Stored items from a collection
+ + + +

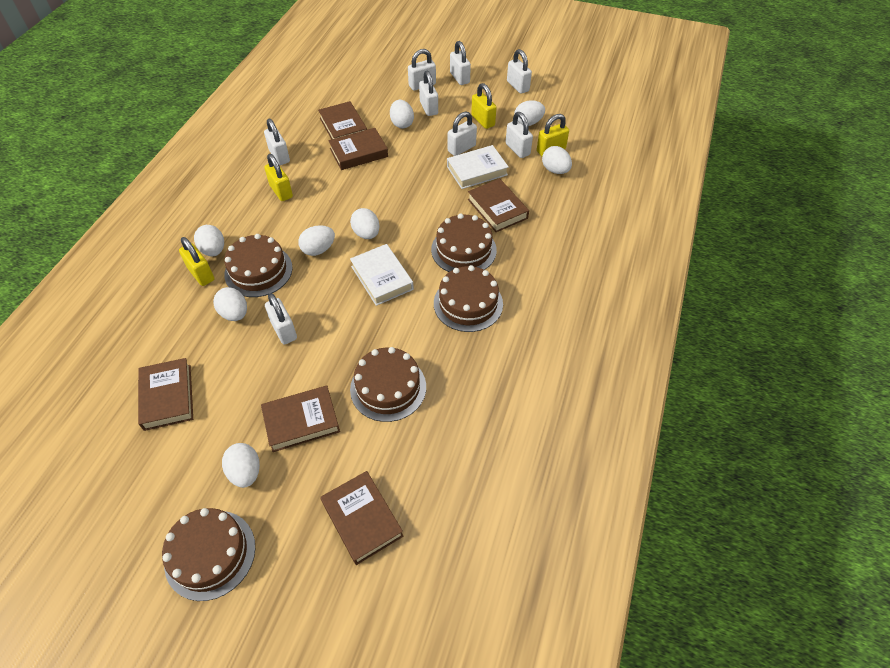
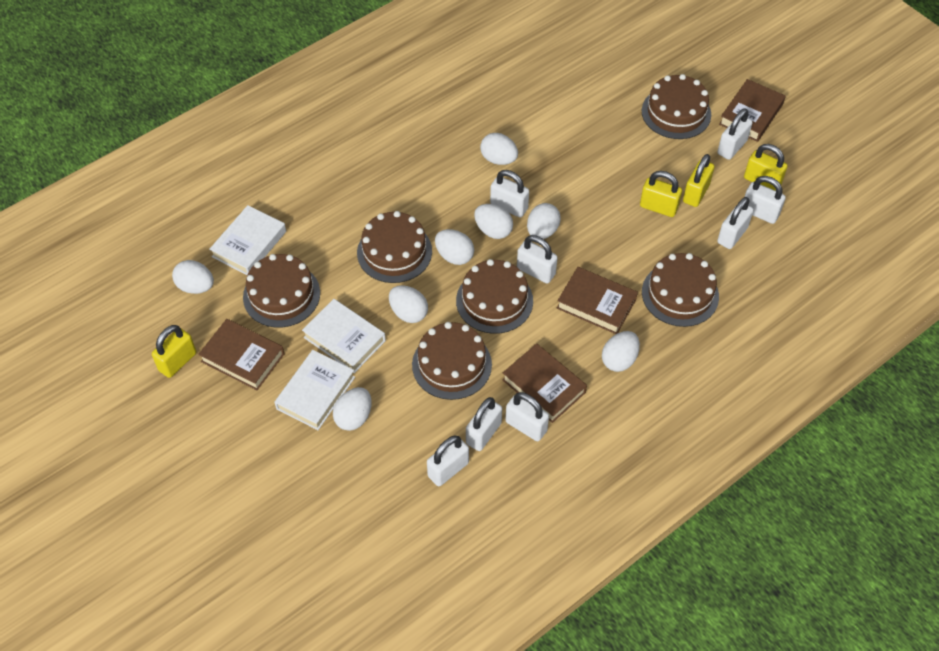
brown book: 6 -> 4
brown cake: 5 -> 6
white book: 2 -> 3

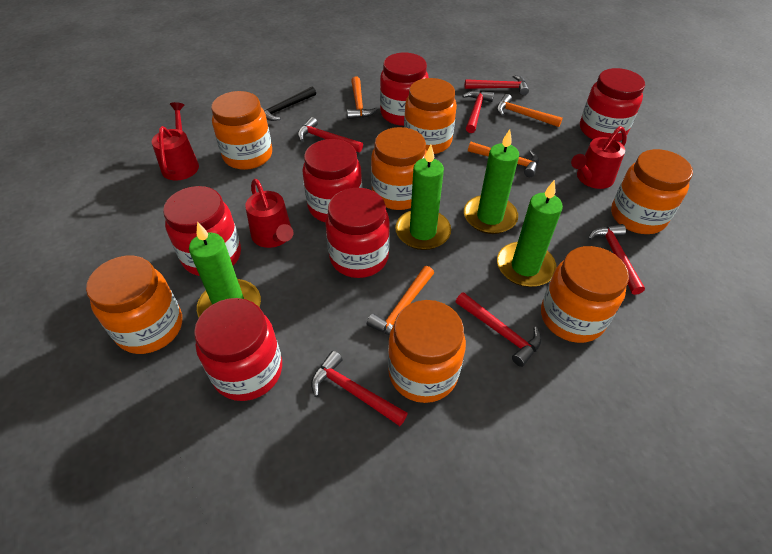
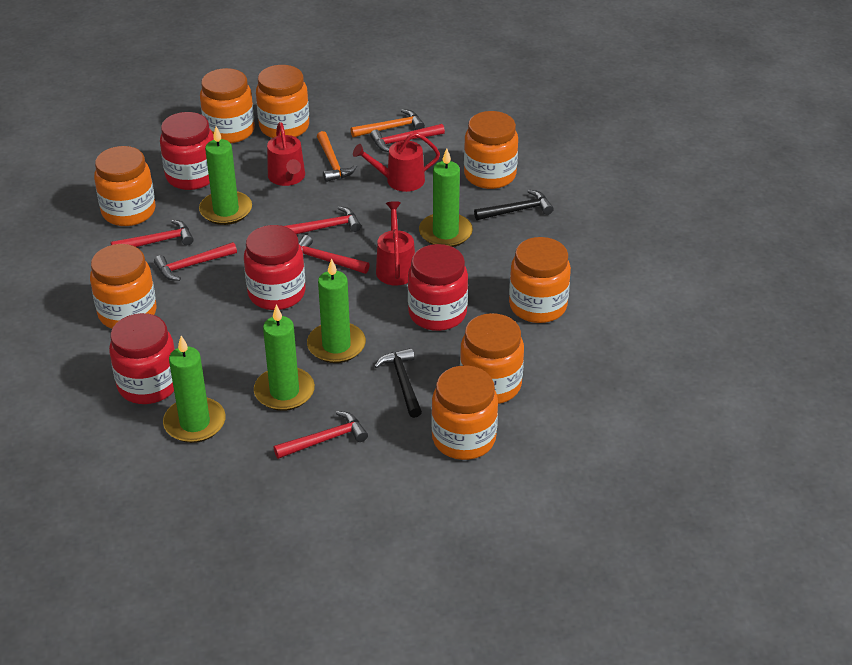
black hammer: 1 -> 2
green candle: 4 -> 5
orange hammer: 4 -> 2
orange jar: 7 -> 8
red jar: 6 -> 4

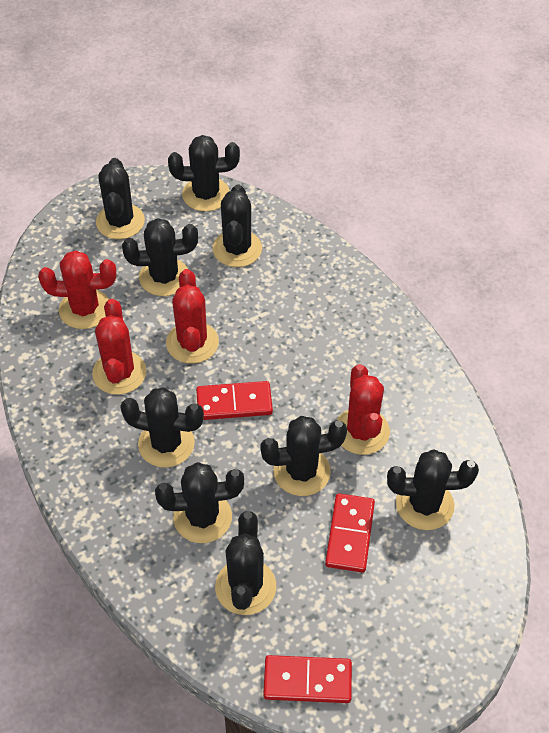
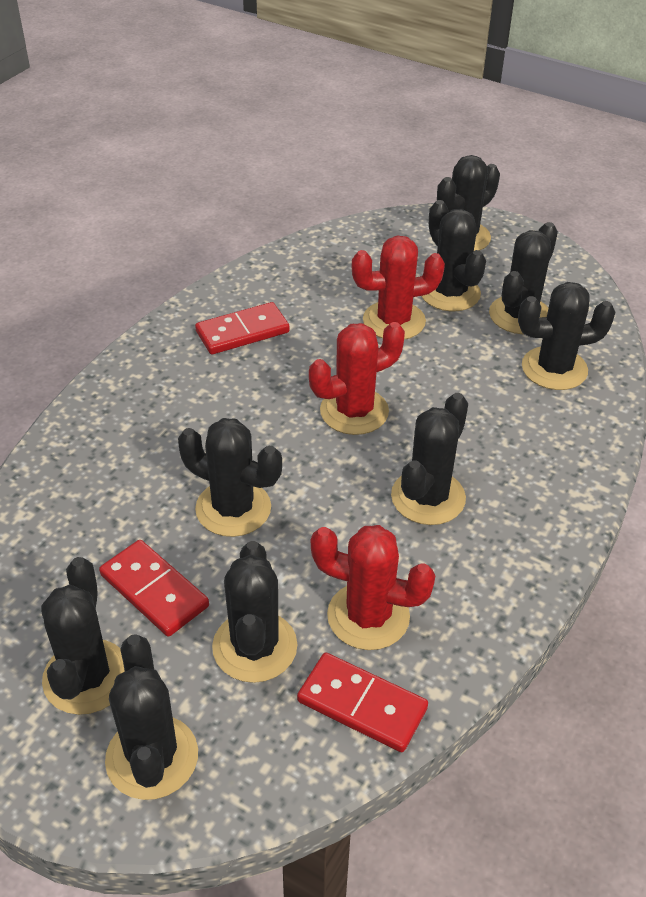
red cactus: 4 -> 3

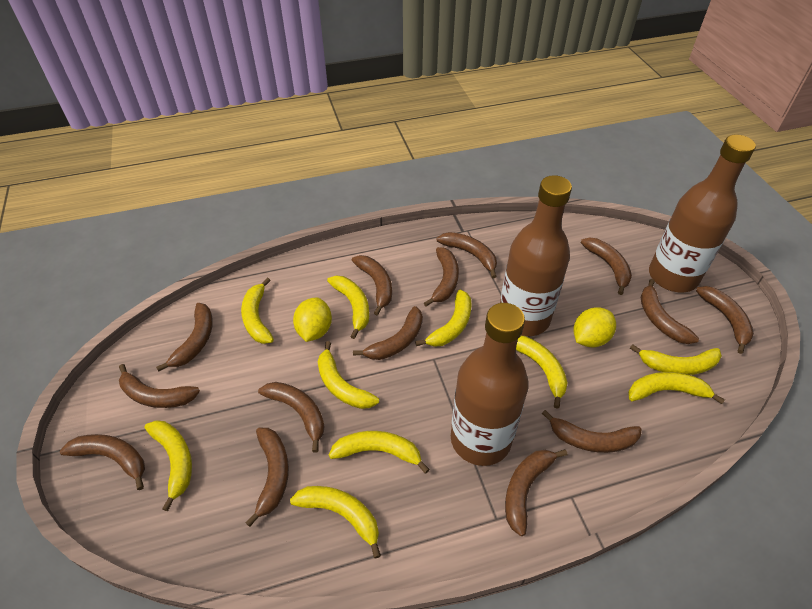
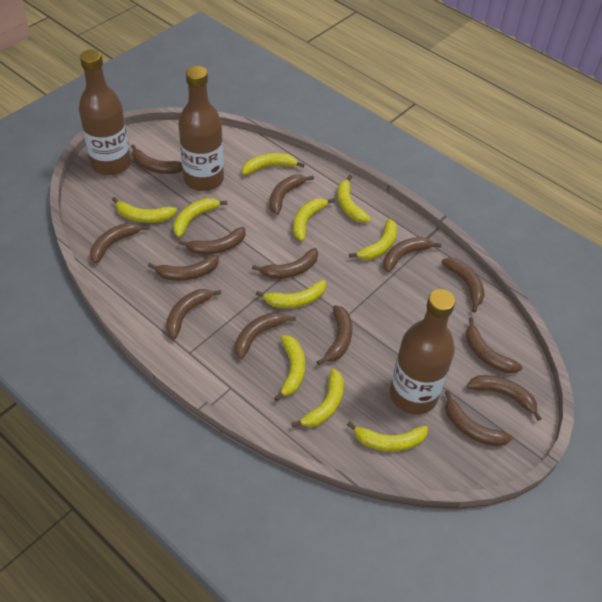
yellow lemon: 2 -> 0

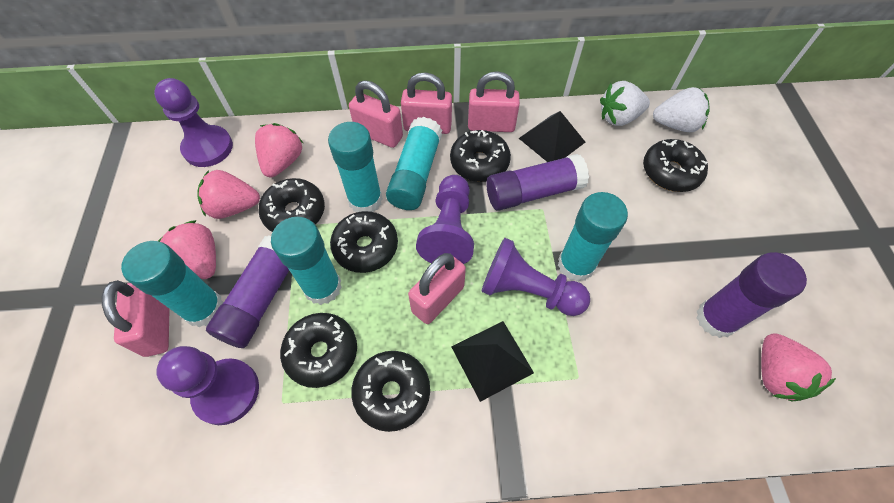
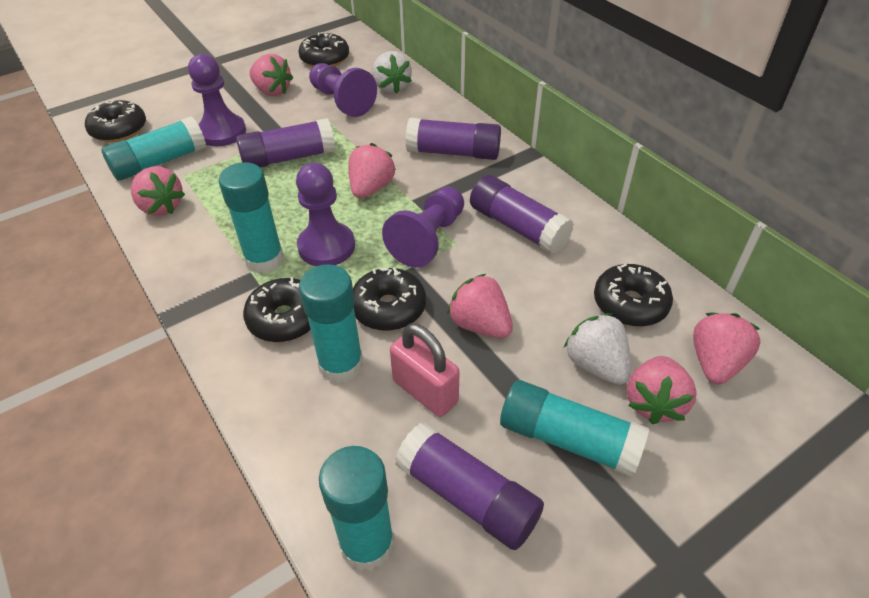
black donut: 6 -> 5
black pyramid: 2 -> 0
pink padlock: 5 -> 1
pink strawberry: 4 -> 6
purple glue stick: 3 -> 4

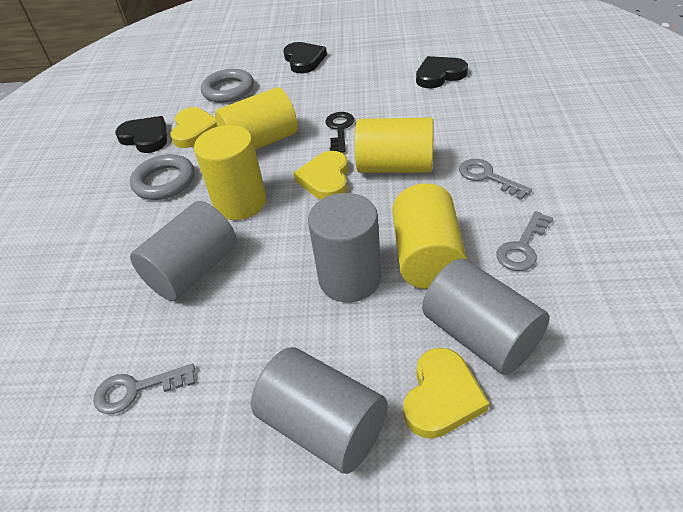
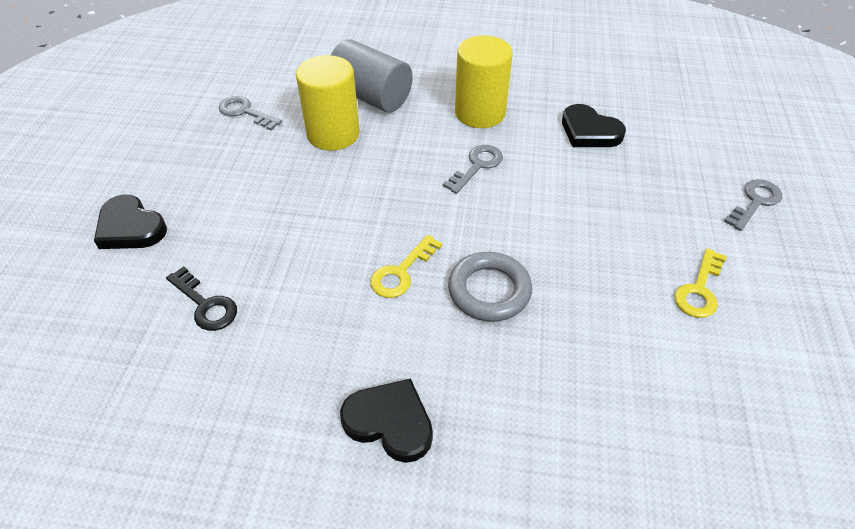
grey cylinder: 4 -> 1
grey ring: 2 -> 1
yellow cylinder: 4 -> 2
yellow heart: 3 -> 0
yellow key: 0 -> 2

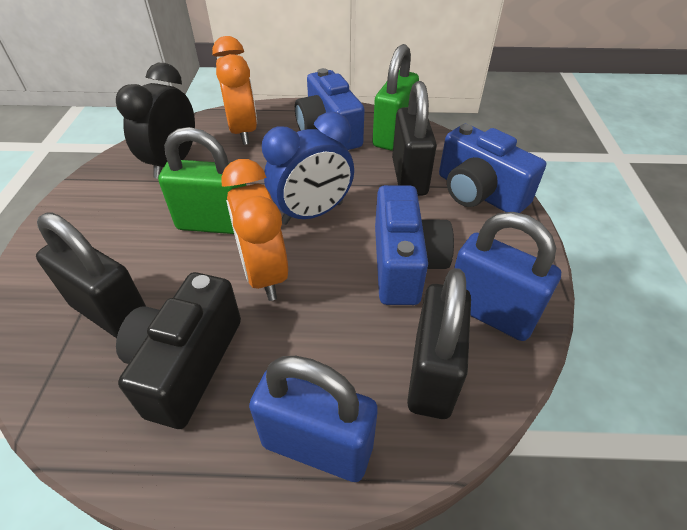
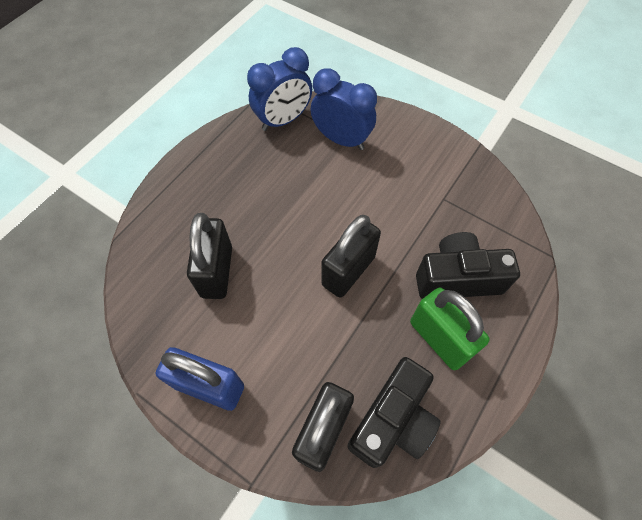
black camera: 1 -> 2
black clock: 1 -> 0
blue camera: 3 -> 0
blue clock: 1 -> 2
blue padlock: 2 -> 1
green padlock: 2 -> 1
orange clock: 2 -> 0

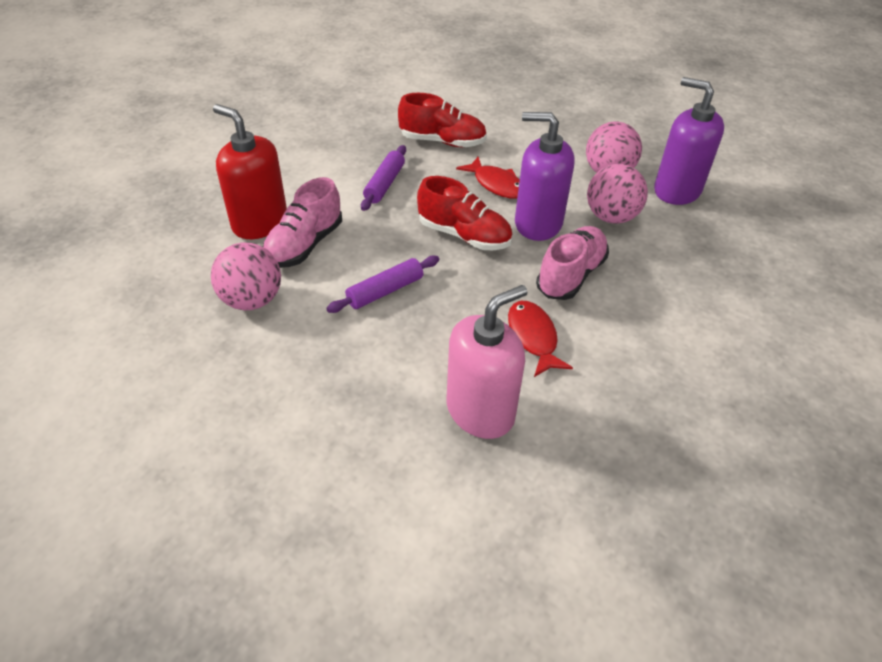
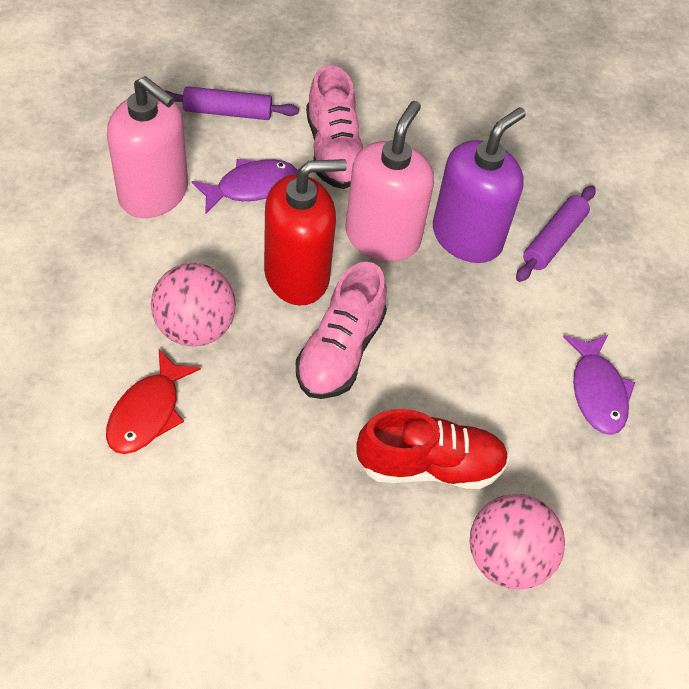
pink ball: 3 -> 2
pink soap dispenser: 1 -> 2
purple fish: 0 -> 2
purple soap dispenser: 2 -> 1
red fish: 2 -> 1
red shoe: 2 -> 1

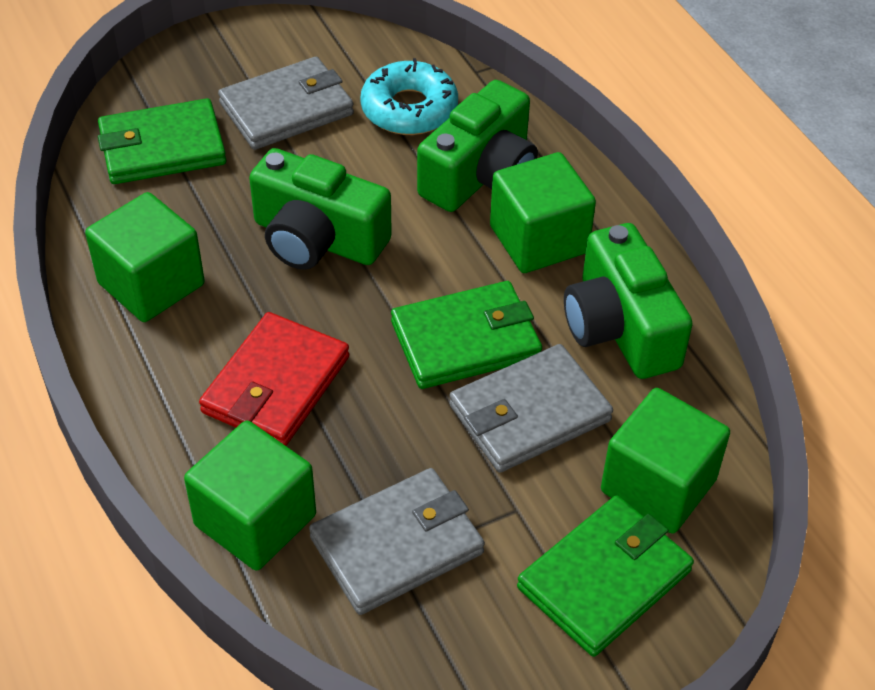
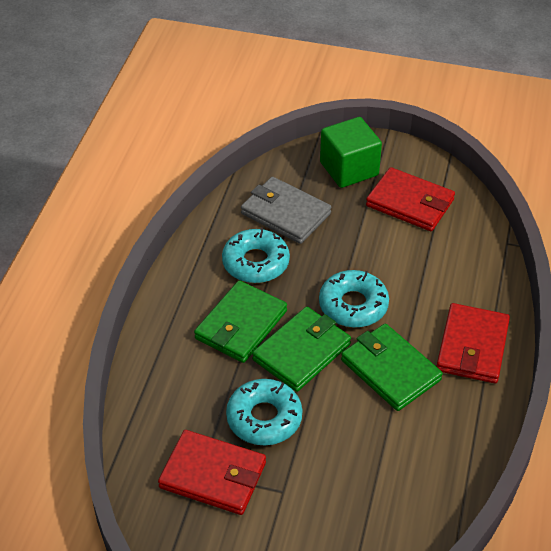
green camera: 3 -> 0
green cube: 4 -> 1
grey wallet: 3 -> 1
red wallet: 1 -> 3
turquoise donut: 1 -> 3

+ + + +

Action item ▸ A word-for-word copy is needed of the lines from the line holding "black pyramid: 2 -> 0" through the end of the records, both included, excluding every picture.

Written answer ▸
black pyramid: 2 -> 0
pink padlock: 5 -> 1
pink strawberry: 4 -> 6
purple glue stick: 3 -> 4

grey cylinder: 4 -> 1
grey ring: 2 -> 1
yellow cylinder: 4 -> 2
yellow heart: 3 -> 0
yellow key: 0 -> 2

black camera: 1 -> 2
black clock: 1 -> 0
blue camera: 3 -> 0
blue clock: 1 -> 2
blue padlock: 2 -> 1
green padlock: 2 -> 1
orange clock: 2 -> 0

pink ball: 3 -> 2
pink soap dispenser: 1 -> 2
purple fish: 0 -> 2
purple soap dispenser: 2 -> 1
red fish: 2 -> 1
red shoe: 2 -> 1

green camera: 3 -> 0
green cube: 4 -> 1
grey wallet: 3 -> 1
red wallet: 1 -> 3
turquoise donut: 1 -> 3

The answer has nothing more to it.